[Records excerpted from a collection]
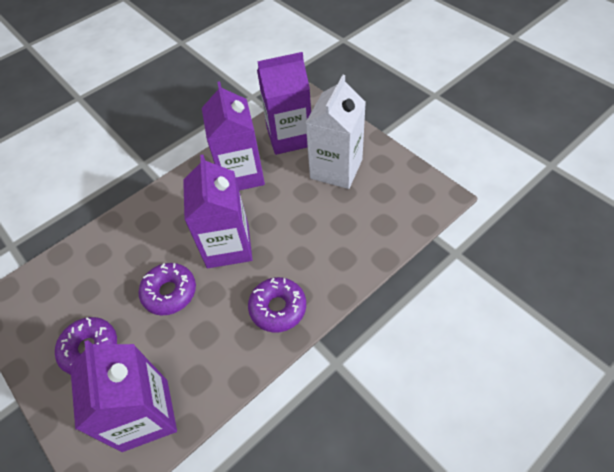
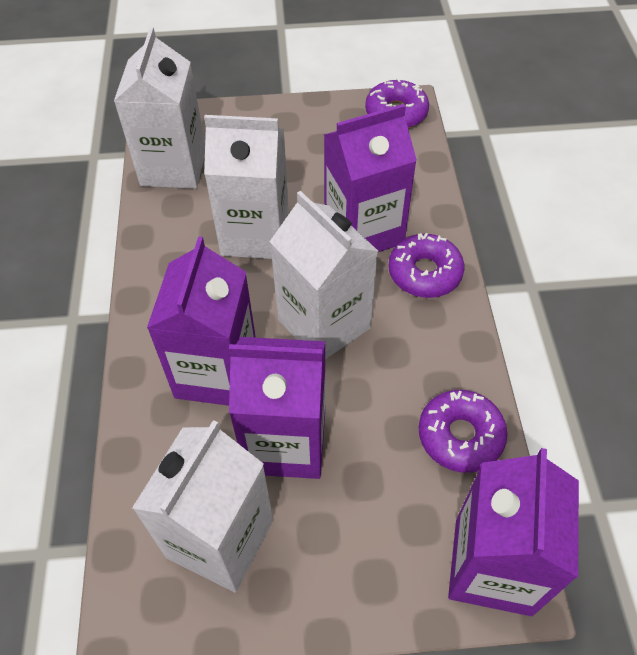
white carton: 1 -> 4

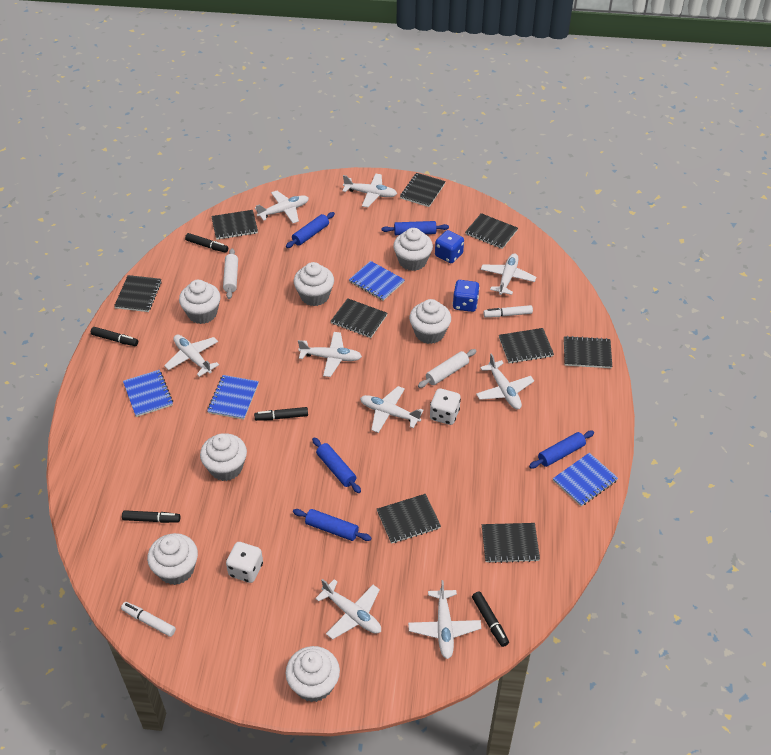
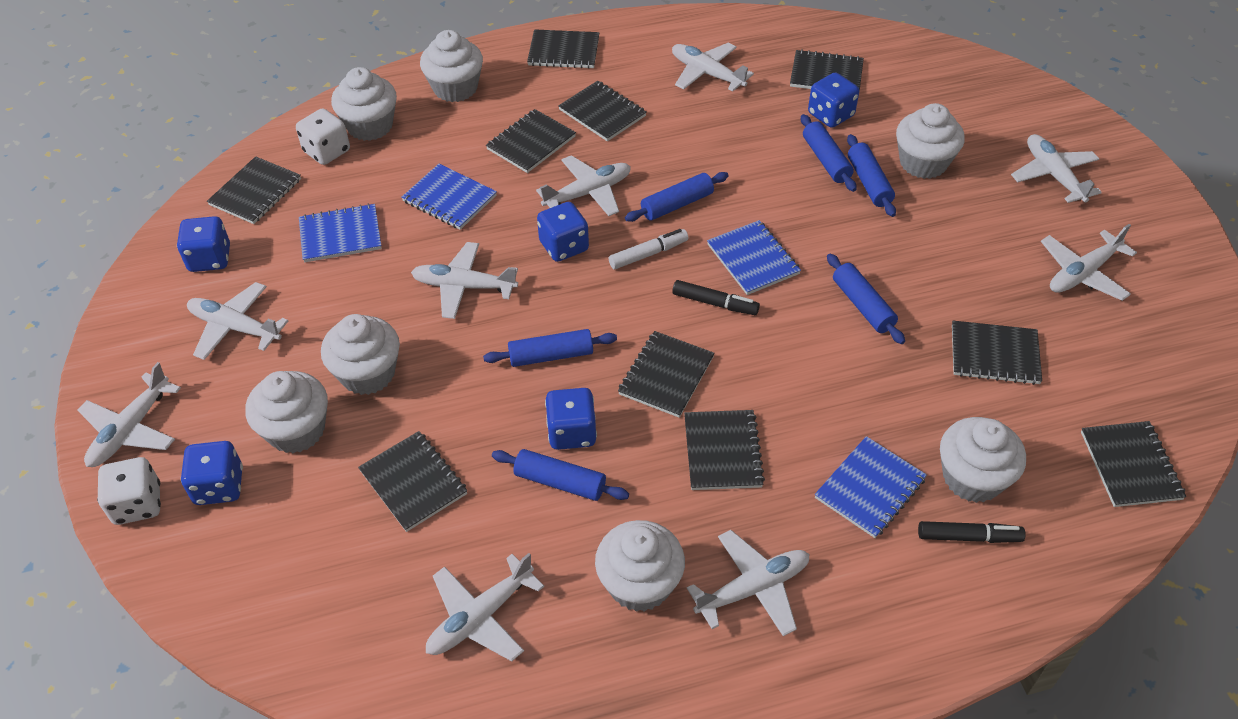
black marker: 5 -> 2
black notebook: 9 -> 10
blue dice: 2 -> 5
blue rolling pin: 5 -> 6
white marker: 2 -> 1
white rolling pin: 2 -> 0

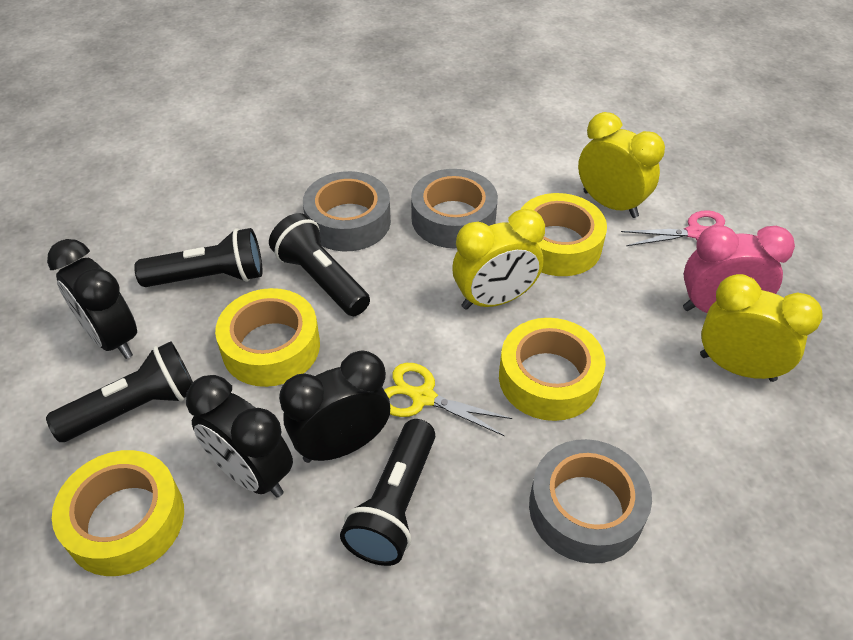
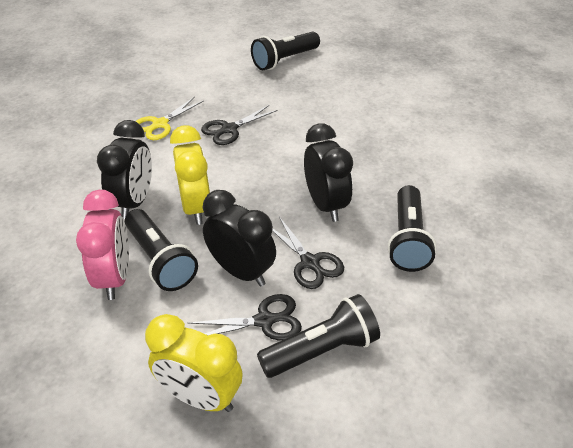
black scissors: 0 -> 3
grey tape: 3 -> 0
pink scissors: 1 -> 0
yellow clock: 3 -> 2
yellow tape: 4 -> 0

Exercise description:
Each line from the one holding "white rolling pin: 2 -> 0" down to the end of the records is to be reproduced unaltered, and the pictures are to be omitted.

Result:
white rolling pin: 2 -> 0

black scissors: 0 -> 3
grey tape: 3 -> 0
pink scissors: 1 -> 0
yellow clock: 3 -> 2
yellow tape: 4 -> 0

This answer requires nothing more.